*** Opening of Exercise materials ***
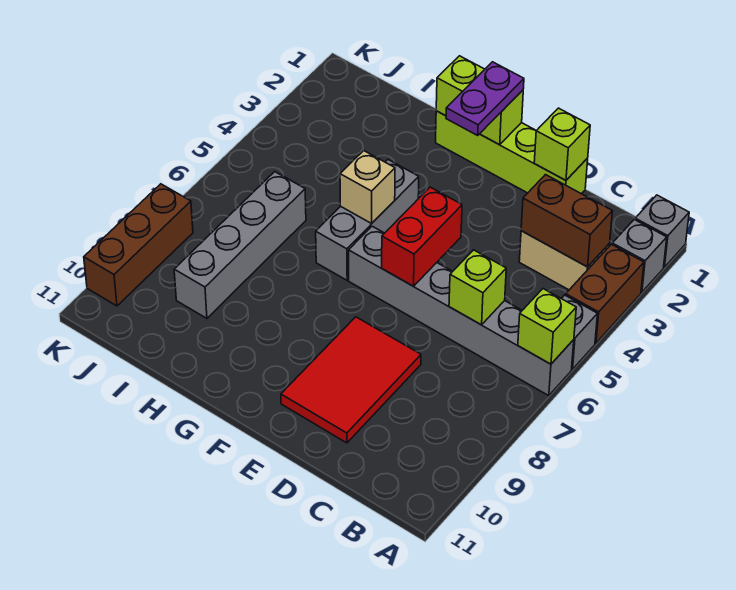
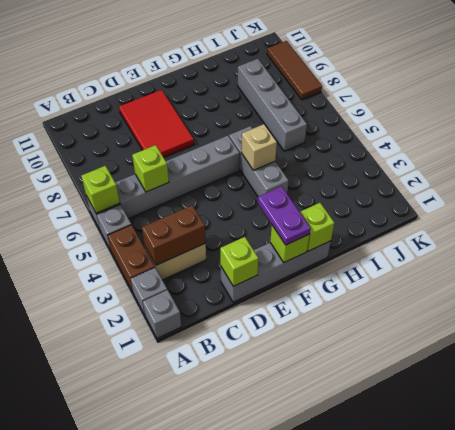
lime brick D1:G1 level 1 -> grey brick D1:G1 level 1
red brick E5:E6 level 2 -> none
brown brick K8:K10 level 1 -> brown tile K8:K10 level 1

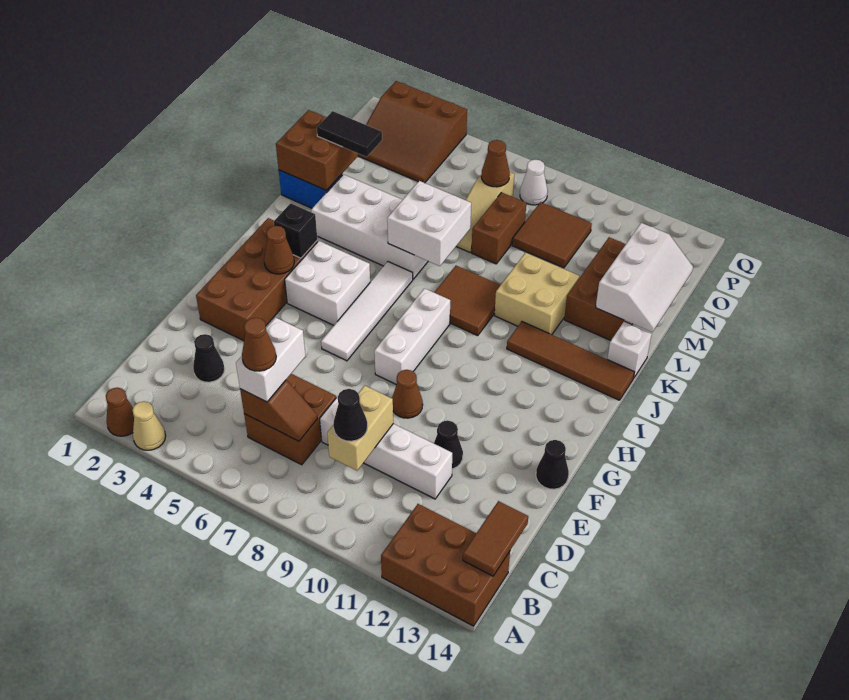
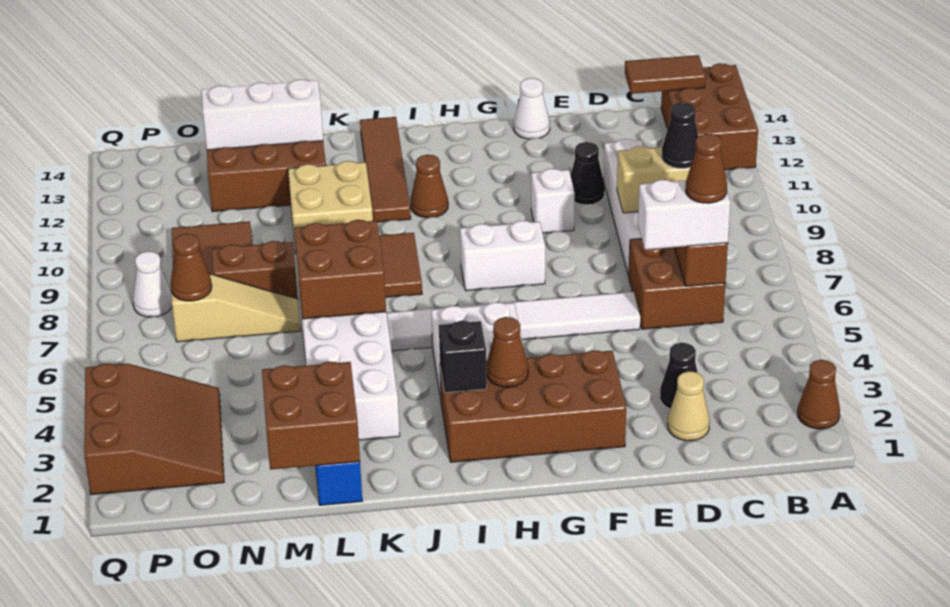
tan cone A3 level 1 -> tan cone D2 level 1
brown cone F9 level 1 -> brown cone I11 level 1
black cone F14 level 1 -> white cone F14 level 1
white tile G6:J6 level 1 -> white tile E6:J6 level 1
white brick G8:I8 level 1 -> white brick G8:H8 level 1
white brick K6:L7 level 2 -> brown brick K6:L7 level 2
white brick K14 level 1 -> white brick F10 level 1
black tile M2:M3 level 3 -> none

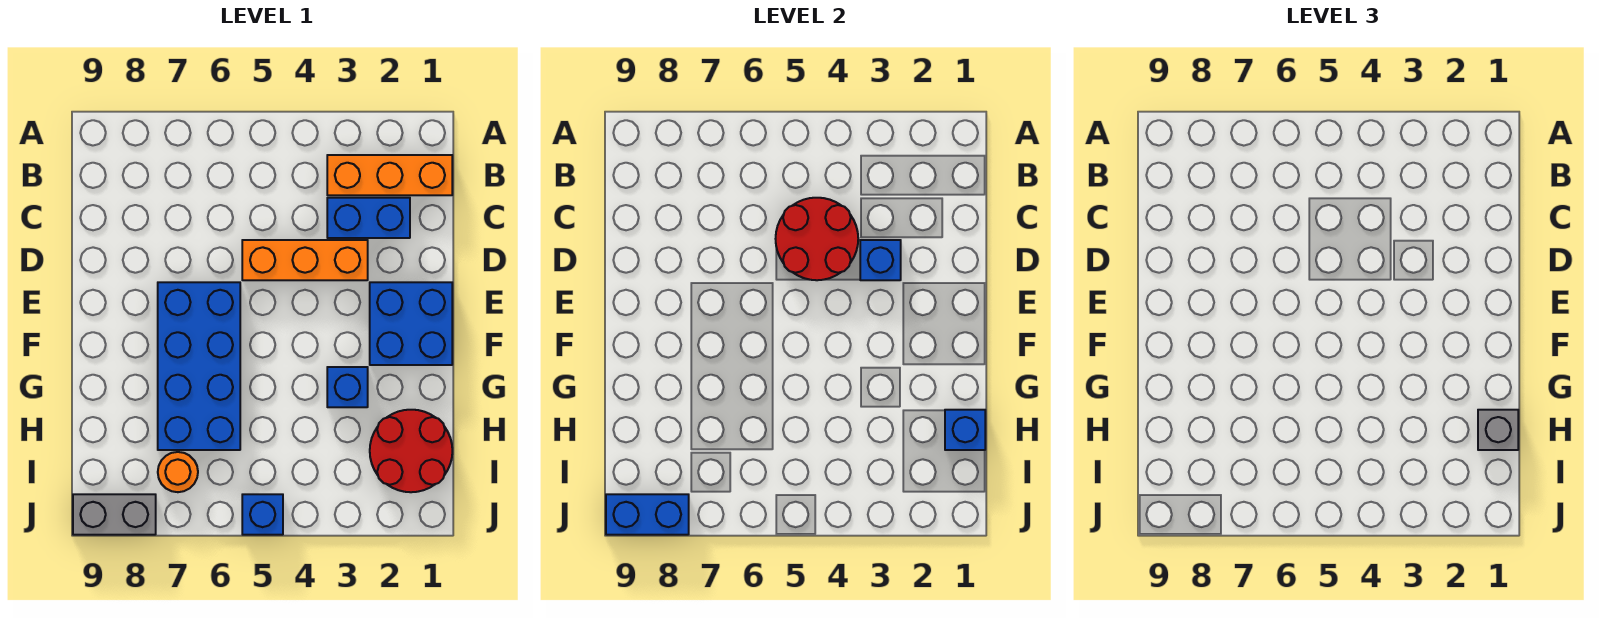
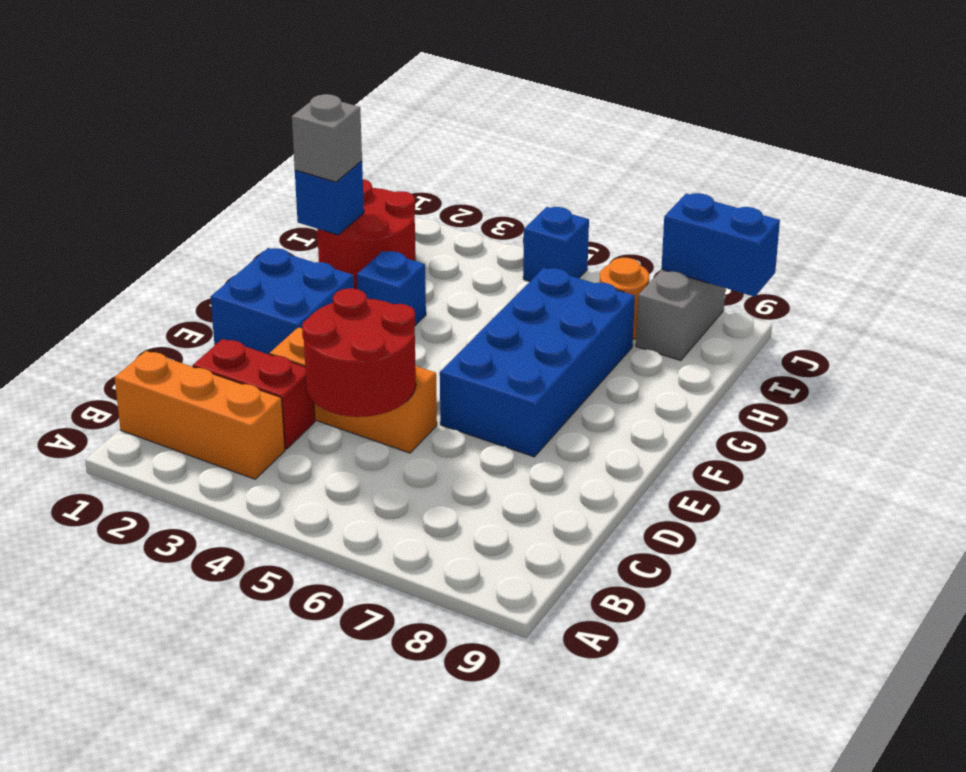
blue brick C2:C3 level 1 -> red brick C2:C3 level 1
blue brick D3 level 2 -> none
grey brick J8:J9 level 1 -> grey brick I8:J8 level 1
*** Close of Exercise materials ***
Work order
Return each entry above unchanged. Leave the pictures out.

Answer section
lime brick D1:G1 level 1 -> grey brick D1:G1 level 1
red brick E5:E6 level 2 -> none
brown brick K8:K10 level 1 -> brown tile K8:K10 level 1

tan cone A3 level 1 -> tan cone D2 level 1
brown cone F9 level 1 -> brown cone I11 level 1
black cone F14 level 1 -> white cone F14 level 1
white tile G6:J6 level 1 -> white tile E6:J6 level 1
white brick G8:I8 level 1 -> white brick G8:H8 level 1
white brick K6:L7 level 2 -> brown brick K6:L7 level 2
white brick K14 level 1 -> white brick F10 level 1
black tile M2:M3 level 3 -> none

blue brick C2:C3 level 1 -> red brick C2:C3 level 1
blue brick D3 level 2 -> none
grey brick J8:J9 level 1 -> grey brick I8:J8 level 1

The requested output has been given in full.